> _What is needed_: Below are the records; give again exactly the line with "(392, 426) = (481, 150): green", the line with "(633, 442) = (498, 304): green", and each line that lies between them, and nothing besides.

> _Data for this task_:
○ ○ ○ ○ ○

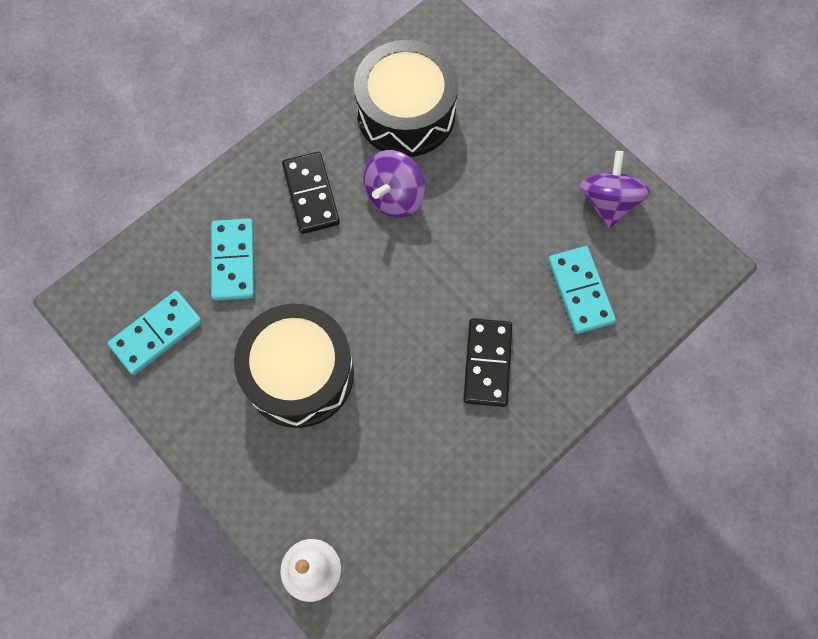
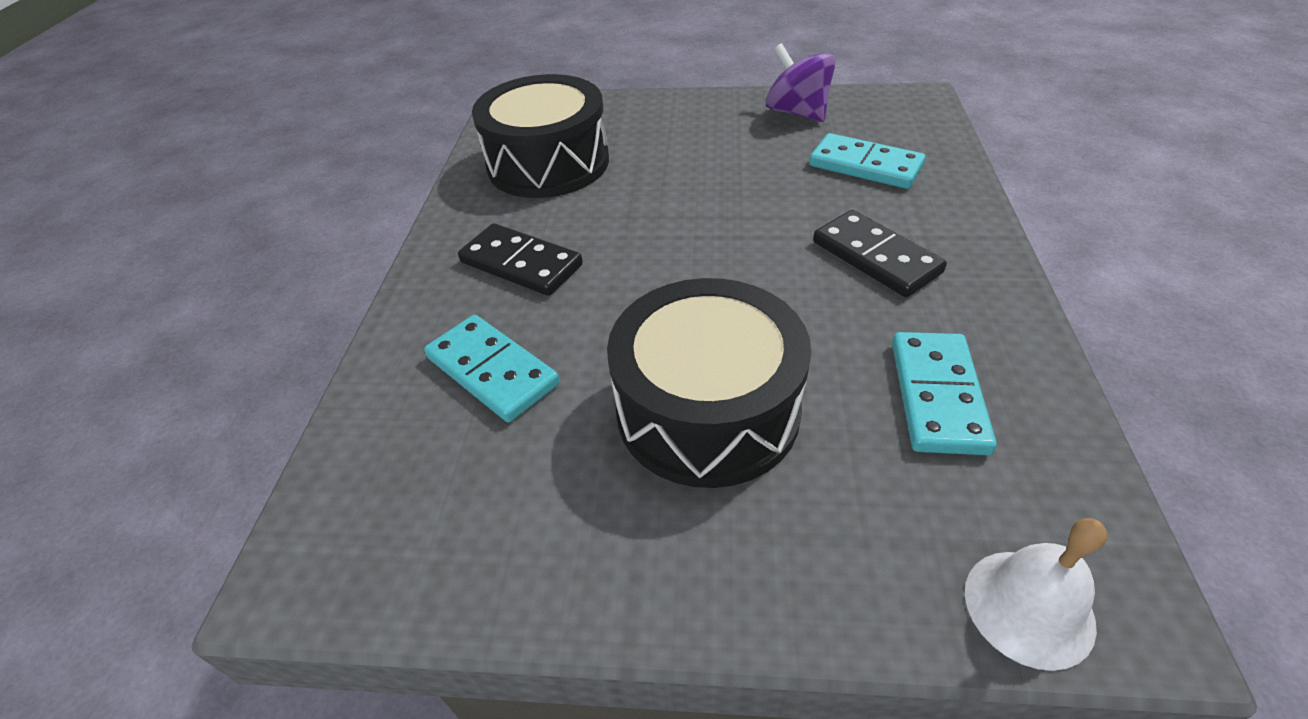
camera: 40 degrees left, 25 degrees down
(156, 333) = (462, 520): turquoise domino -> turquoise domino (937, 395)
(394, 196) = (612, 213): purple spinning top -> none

○ ○ ○ ○ ○

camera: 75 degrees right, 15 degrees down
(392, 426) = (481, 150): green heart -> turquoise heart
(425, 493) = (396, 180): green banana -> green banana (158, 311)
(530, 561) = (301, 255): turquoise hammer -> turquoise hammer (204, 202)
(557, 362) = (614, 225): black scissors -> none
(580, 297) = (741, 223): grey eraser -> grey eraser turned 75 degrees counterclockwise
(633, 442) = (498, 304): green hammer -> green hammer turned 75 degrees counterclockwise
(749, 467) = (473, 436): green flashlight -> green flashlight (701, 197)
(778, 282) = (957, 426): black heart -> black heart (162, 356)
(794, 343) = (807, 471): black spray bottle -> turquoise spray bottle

○ ○ ○ ○ ○

> _Task output_:
(392, 426) = (481, 150): green heart -> turquoise heart
(425, 493) = (396, 180): green banana -> green banana (158, 311)
(530, 561) = (301, 255): turquoise hammer -> turquoise hammer (204, 202)
(557, 362) = (614, 225): black scissors -> none
(580, 297) = (741, 223): grey eraser -> grey eraser turned 75 degrees counterclockwise
(633, 442) = (498, 304): green hammer -> green hammer turned 75 degrees counterclockwise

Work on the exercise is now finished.